### RECORD EXCERPTS ###

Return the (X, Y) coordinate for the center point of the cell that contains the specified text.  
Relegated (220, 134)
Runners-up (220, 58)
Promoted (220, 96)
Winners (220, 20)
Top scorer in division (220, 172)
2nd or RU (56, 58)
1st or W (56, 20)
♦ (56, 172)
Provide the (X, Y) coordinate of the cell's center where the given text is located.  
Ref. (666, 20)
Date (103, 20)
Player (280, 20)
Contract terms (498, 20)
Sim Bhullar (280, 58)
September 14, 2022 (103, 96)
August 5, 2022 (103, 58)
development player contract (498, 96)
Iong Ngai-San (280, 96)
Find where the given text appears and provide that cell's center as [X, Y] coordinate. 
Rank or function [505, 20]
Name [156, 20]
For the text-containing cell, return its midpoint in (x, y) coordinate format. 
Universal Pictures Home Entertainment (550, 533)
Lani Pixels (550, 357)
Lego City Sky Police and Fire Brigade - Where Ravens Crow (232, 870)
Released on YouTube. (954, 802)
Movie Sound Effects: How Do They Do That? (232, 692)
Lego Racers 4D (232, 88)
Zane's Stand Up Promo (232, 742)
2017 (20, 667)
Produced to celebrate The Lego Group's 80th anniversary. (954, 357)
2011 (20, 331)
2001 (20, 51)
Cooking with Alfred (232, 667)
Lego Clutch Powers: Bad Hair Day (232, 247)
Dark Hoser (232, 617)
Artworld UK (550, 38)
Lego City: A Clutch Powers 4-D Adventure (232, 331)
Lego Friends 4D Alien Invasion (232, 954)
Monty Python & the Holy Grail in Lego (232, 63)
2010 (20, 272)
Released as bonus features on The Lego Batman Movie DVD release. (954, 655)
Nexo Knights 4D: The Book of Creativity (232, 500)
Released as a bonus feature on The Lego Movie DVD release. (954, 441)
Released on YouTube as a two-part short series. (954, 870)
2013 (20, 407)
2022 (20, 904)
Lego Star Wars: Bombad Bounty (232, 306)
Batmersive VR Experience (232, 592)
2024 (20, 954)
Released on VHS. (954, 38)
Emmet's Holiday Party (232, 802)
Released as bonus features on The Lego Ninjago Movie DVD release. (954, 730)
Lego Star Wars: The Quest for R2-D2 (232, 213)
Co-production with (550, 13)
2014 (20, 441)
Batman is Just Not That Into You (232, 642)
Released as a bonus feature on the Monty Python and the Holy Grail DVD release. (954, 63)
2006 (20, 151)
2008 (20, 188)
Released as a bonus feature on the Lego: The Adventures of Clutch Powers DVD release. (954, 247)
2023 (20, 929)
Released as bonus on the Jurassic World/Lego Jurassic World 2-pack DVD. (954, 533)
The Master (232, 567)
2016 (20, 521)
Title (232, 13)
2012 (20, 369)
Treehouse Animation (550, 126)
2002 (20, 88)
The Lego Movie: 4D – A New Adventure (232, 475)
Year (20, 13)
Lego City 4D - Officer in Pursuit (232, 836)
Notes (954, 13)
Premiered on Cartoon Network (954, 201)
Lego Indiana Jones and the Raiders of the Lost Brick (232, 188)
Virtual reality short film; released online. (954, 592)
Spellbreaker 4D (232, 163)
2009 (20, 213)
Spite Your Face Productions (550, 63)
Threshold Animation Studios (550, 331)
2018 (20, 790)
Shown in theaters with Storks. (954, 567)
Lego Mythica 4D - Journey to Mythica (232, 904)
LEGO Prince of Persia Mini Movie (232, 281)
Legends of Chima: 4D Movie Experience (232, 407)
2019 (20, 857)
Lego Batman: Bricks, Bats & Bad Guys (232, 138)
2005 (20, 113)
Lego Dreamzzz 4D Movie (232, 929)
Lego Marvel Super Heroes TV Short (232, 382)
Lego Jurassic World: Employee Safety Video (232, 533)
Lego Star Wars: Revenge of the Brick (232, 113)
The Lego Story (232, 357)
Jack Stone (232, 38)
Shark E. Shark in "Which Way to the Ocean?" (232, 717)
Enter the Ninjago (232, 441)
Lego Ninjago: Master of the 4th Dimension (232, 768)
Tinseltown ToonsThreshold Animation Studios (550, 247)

###

Reproduce the lines from the very first one through the line holding "Contract terms (498, 20)", both included.

Return the (X, Y) coordinate for the center point of the cell that contains the specified text.  
Relegated (220, 134)
Runners-up (220, 58)
Promoted (220, 96)
Winners (220, 20)
Top scorer in division (220, 172)
2nd or RU (56, 58)
1st or W (56, 20)
♦ (56, 172)
Provide the (X, Y) coordinate of the cell's center where the given text is located.  
Ref. (666, 20)
Date (103, 20)
Player (280, 20)
Contract terms (498, 20)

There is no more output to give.